### Task requirements
Find every line below with "spoon" in it and give only how many there are.

### Before-and-after object listings

[Start of Attachment]

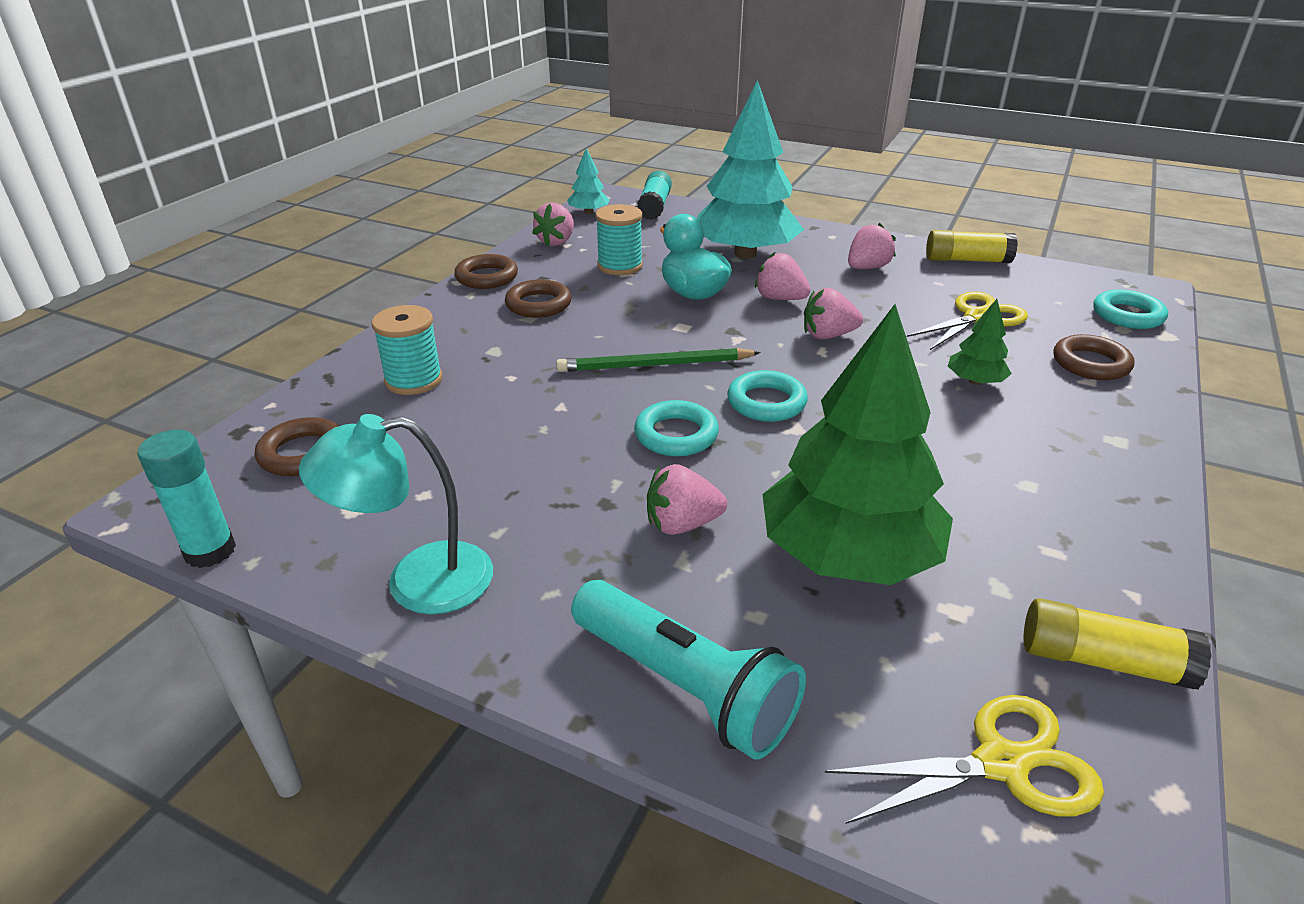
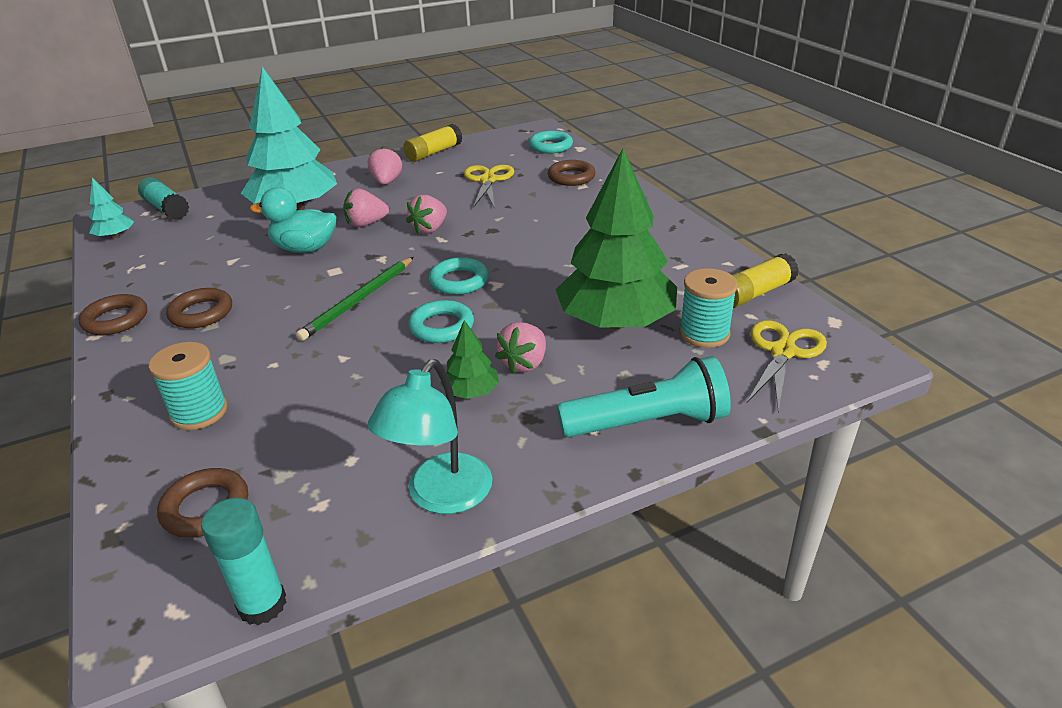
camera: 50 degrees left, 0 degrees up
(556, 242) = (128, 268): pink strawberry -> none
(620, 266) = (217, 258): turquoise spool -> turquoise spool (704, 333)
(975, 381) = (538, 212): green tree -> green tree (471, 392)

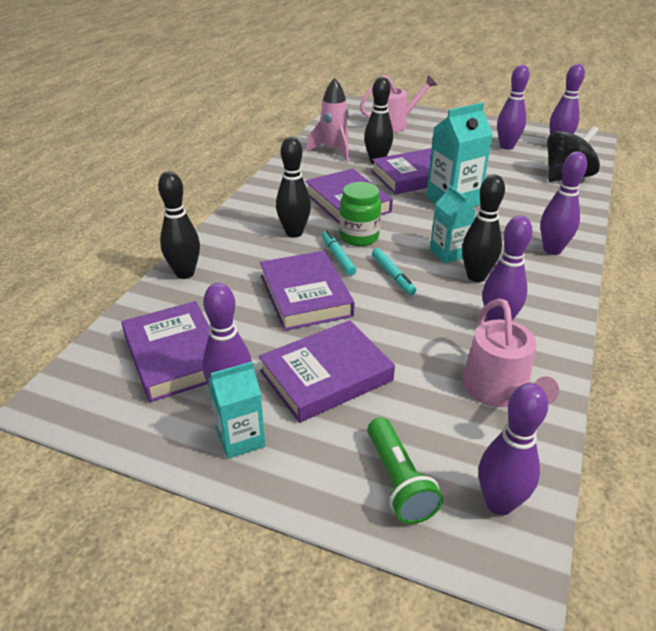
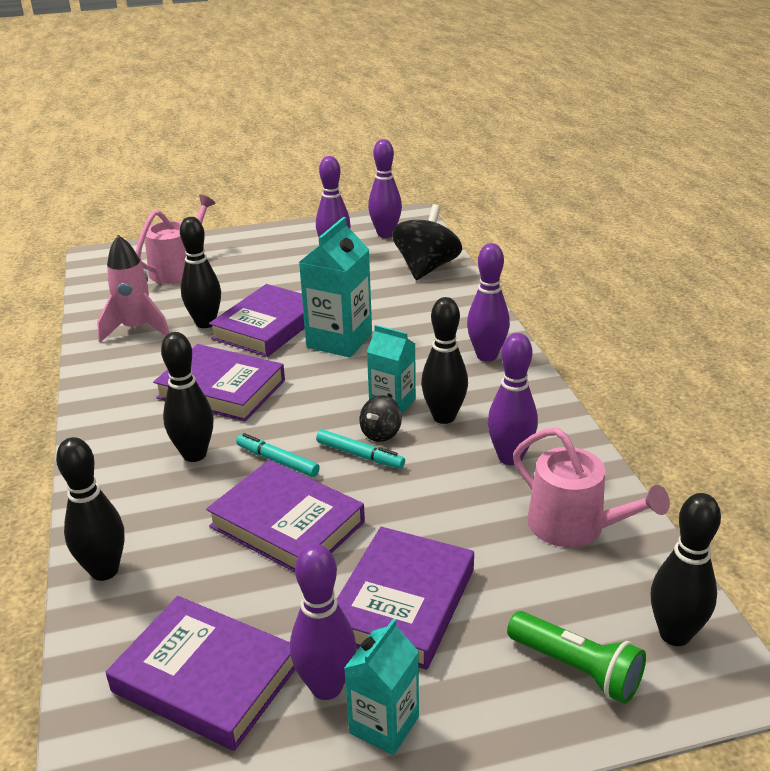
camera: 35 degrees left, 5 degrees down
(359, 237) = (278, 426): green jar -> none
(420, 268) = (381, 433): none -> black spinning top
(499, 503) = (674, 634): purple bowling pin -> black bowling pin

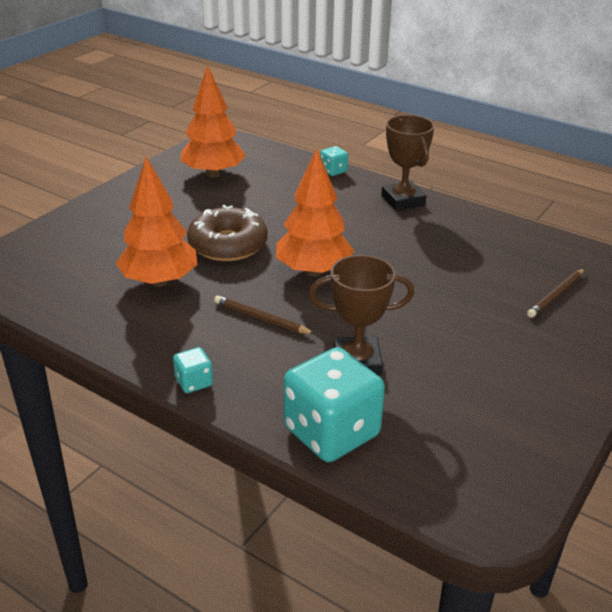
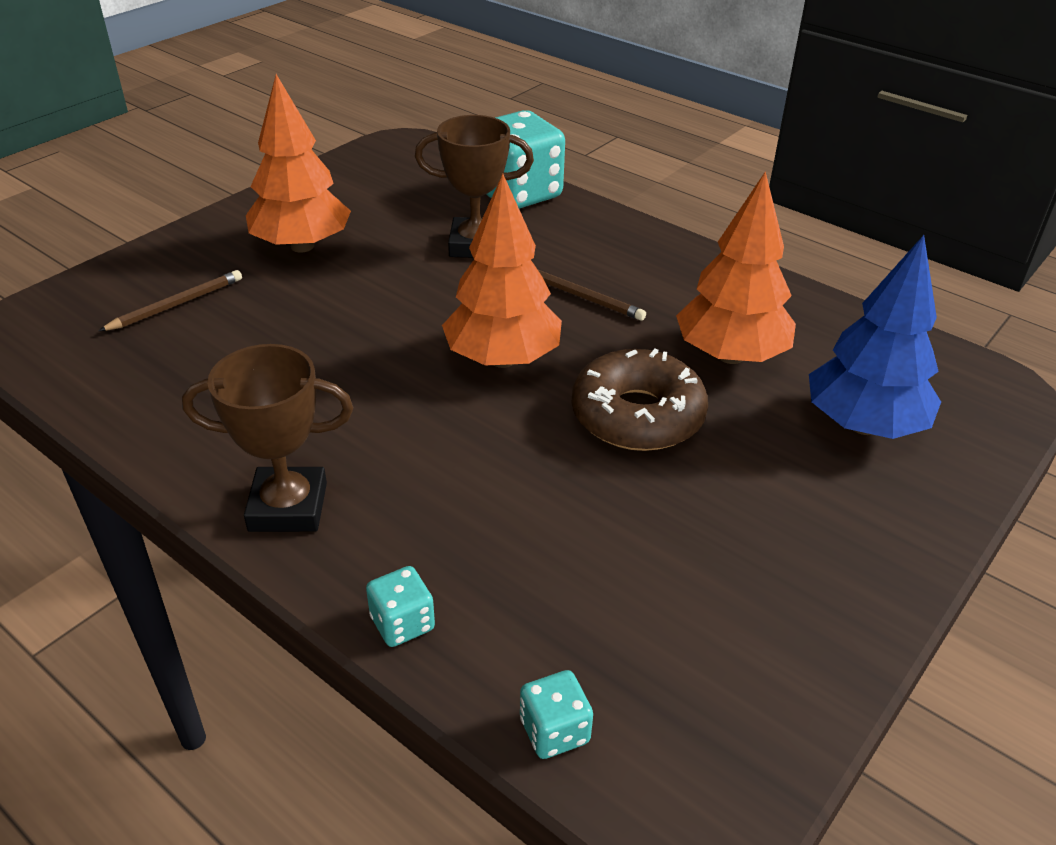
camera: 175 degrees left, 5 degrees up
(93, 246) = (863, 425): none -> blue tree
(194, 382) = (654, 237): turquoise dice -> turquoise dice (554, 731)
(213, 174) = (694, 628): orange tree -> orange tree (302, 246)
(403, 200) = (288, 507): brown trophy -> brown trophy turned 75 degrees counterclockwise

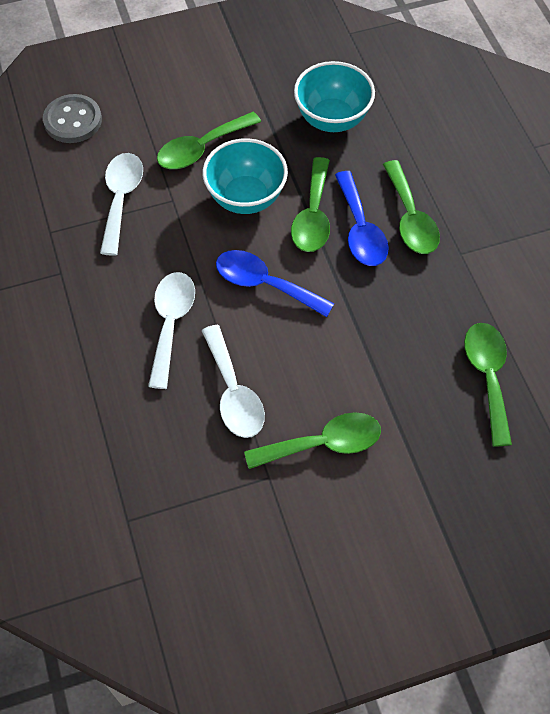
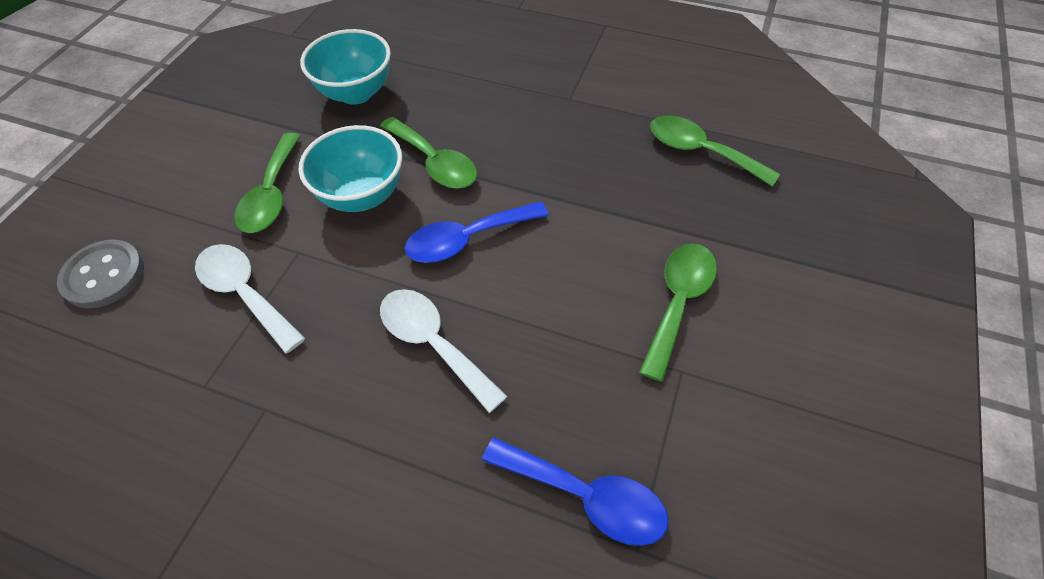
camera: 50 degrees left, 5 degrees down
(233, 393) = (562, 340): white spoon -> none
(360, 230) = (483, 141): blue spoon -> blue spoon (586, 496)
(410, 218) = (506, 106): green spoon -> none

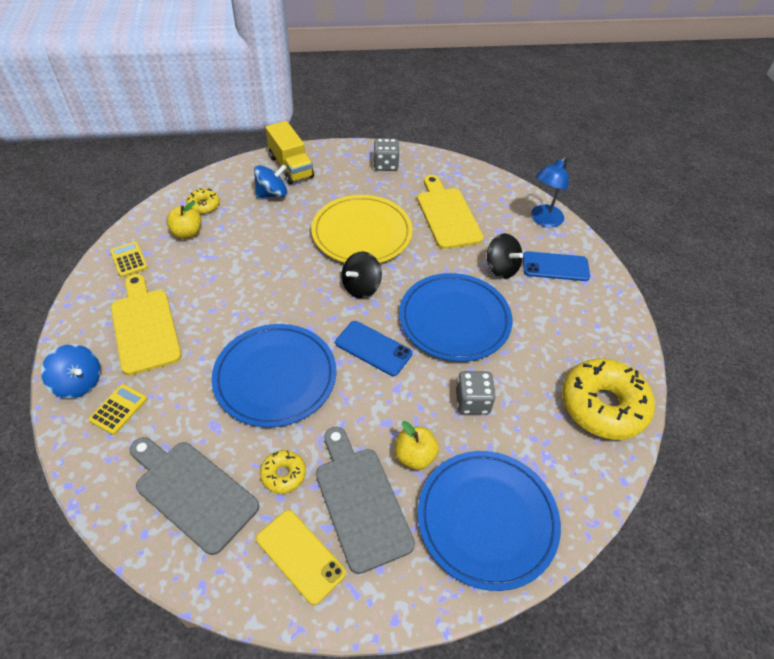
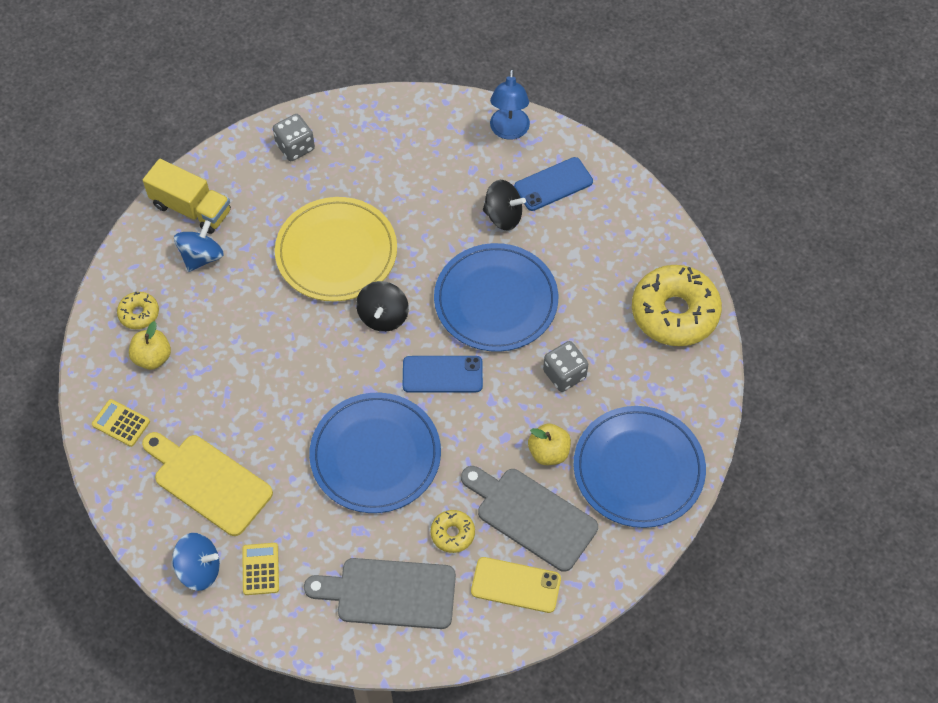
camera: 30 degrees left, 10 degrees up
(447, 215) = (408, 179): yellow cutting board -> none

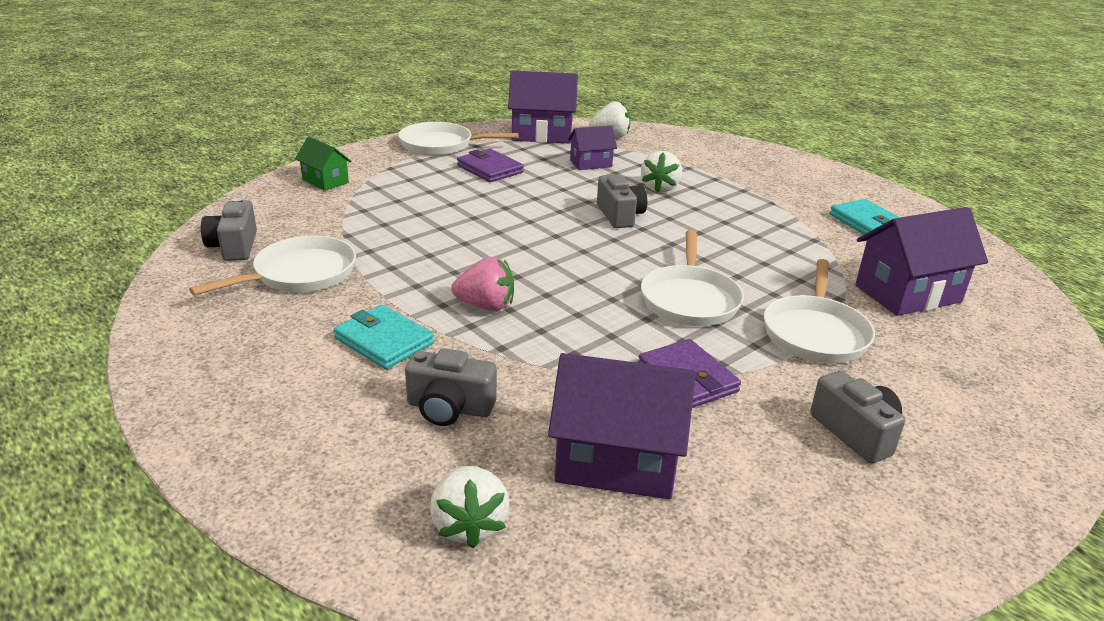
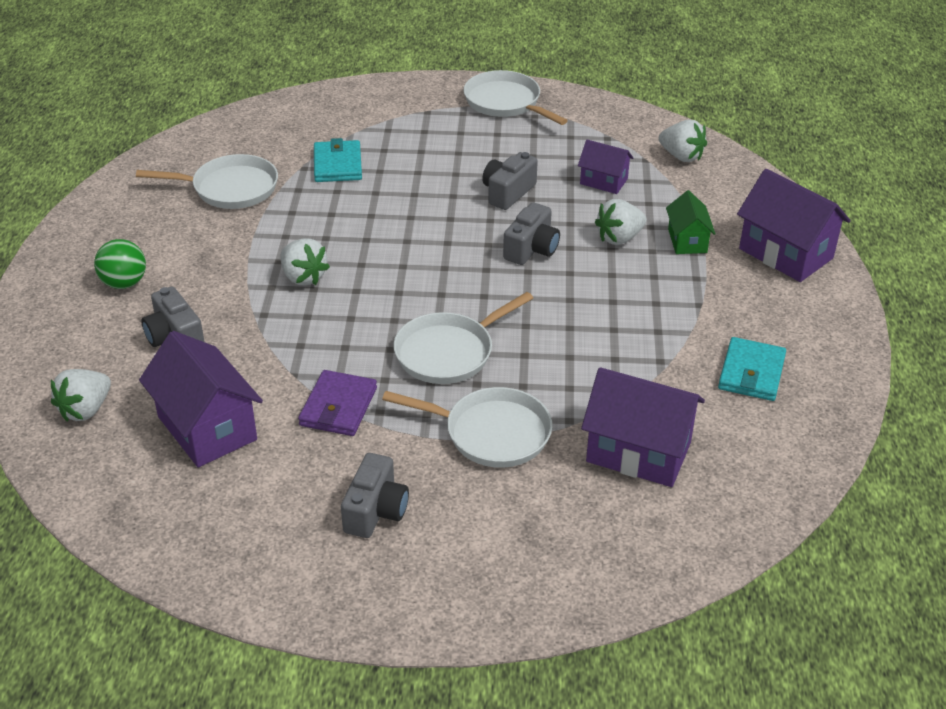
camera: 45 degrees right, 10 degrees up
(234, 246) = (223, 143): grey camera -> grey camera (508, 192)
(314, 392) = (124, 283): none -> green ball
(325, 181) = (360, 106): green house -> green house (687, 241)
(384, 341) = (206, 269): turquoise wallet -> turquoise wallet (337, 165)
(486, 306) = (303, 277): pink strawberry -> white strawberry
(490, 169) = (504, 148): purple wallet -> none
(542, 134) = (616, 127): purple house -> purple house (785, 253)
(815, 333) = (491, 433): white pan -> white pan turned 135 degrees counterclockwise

[End of Attachment]

### Solution to the exercise
3